## What you should do
Only one span of the listing below is wanted: the lines from the one with "blue line: (89, 316) -> (87, 358), moved" through the one with "brown rectangle: (529, 692)", reproduced exactly, both ends kept.

## Records for this exercise
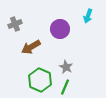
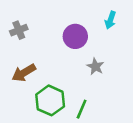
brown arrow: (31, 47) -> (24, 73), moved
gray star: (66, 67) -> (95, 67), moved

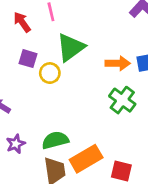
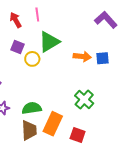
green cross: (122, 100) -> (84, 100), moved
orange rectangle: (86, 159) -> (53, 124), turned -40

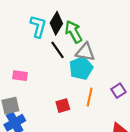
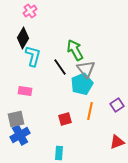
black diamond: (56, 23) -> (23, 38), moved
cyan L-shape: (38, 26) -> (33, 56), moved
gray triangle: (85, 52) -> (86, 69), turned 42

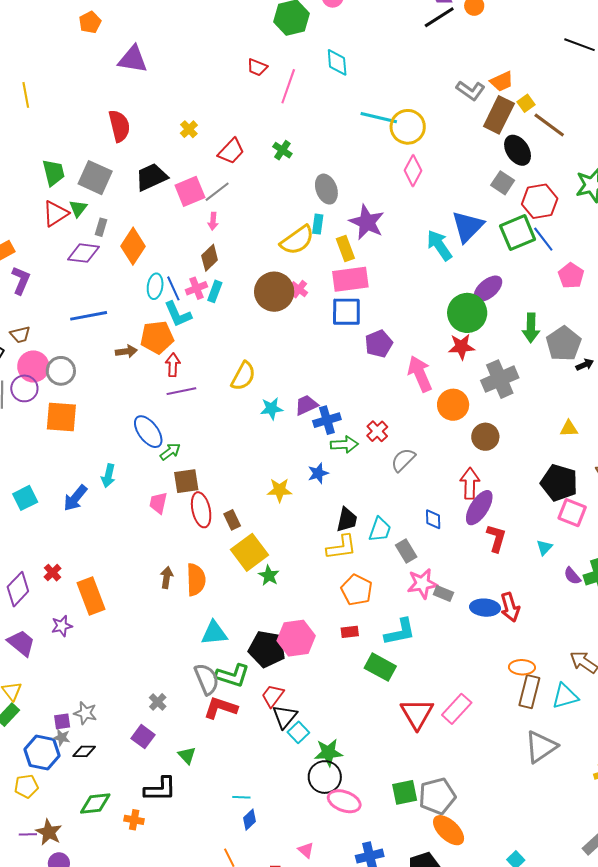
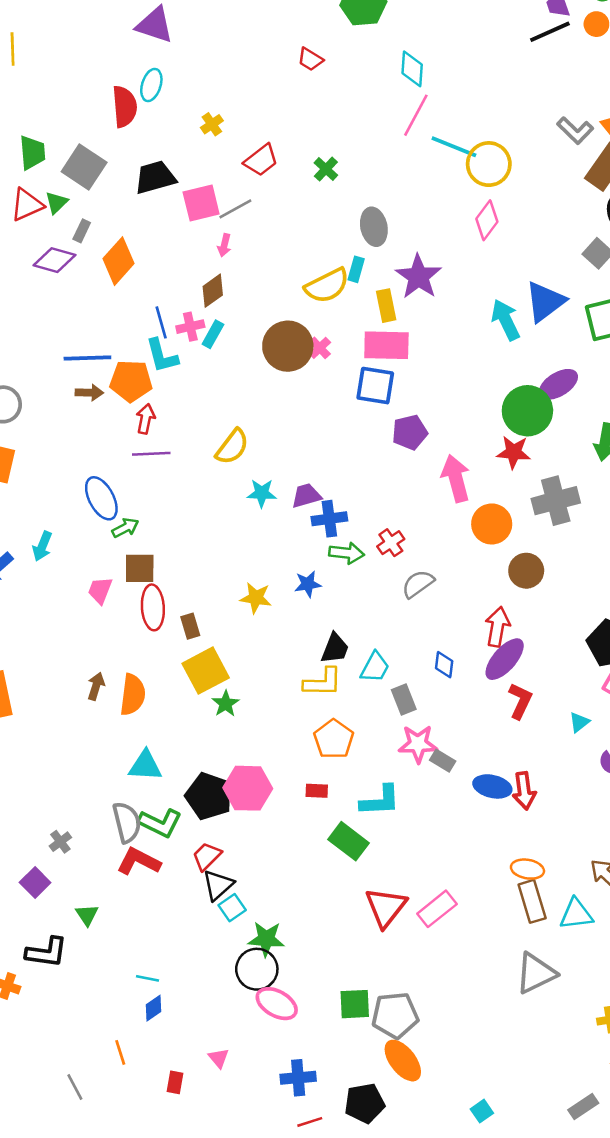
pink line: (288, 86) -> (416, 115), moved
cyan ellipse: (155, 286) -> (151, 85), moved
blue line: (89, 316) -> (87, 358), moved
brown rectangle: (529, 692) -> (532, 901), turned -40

* * *

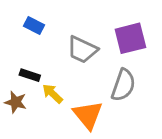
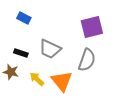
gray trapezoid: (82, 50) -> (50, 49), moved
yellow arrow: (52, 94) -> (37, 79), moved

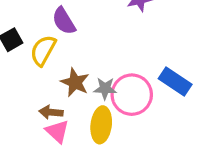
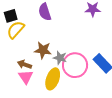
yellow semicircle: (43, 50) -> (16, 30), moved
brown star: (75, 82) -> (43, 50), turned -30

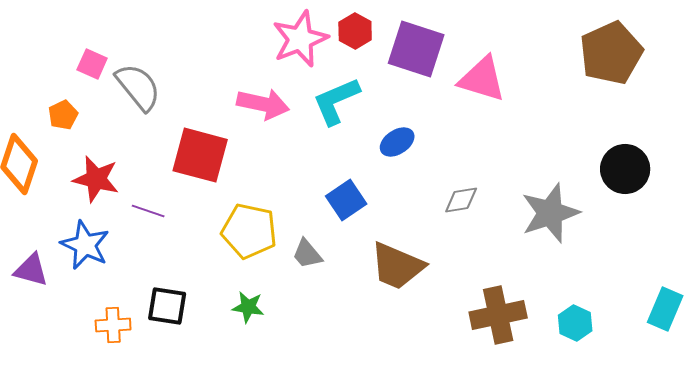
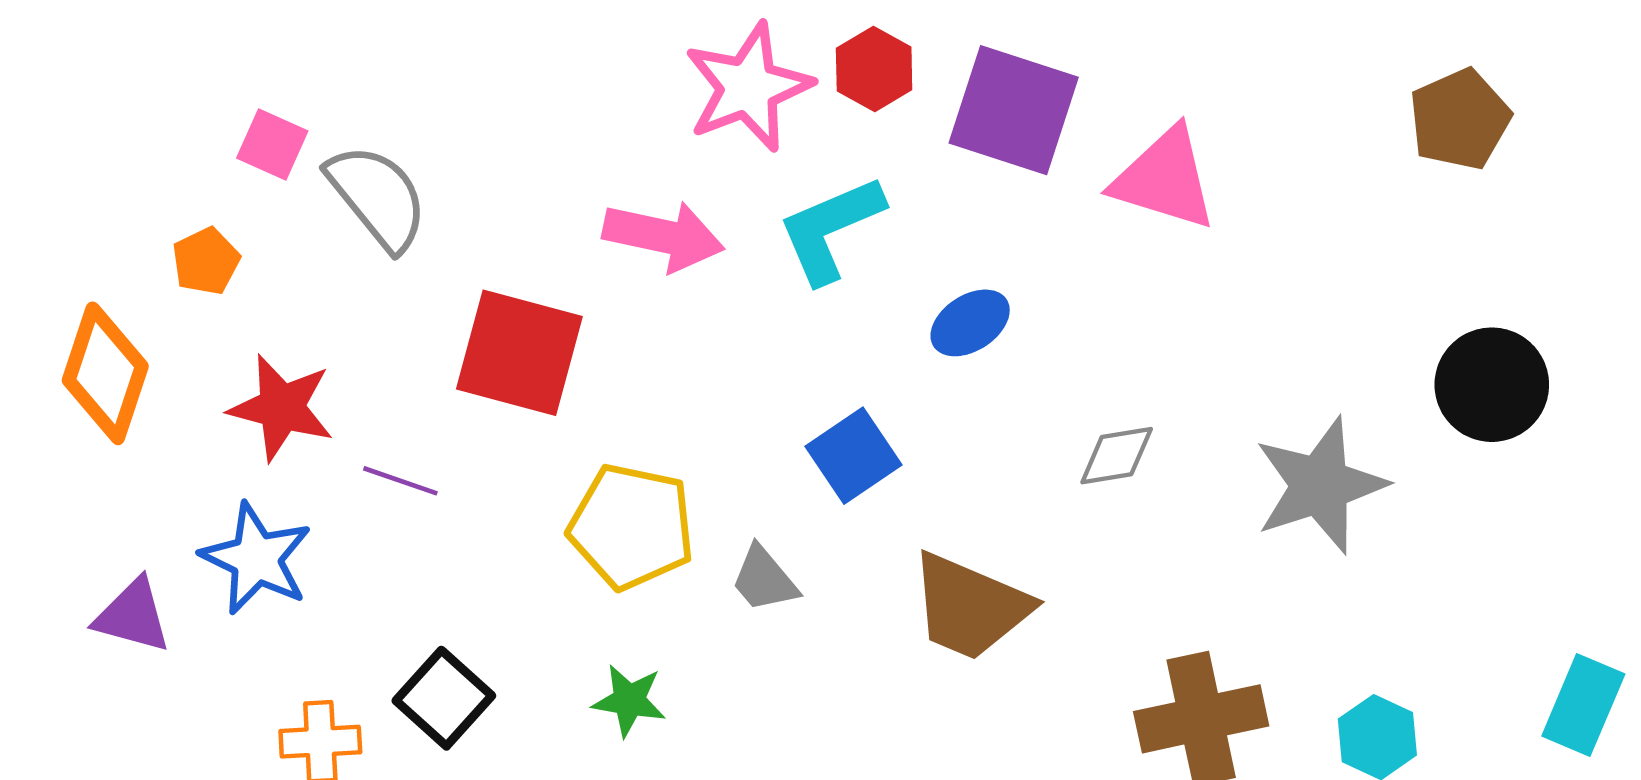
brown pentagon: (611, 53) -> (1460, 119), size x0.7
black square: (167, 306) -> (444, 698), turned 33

## Worked solution
blue line: (89, 316) -> (87, 358), moved
brown rectangle: (529, 692) -> (532, 901), turned -40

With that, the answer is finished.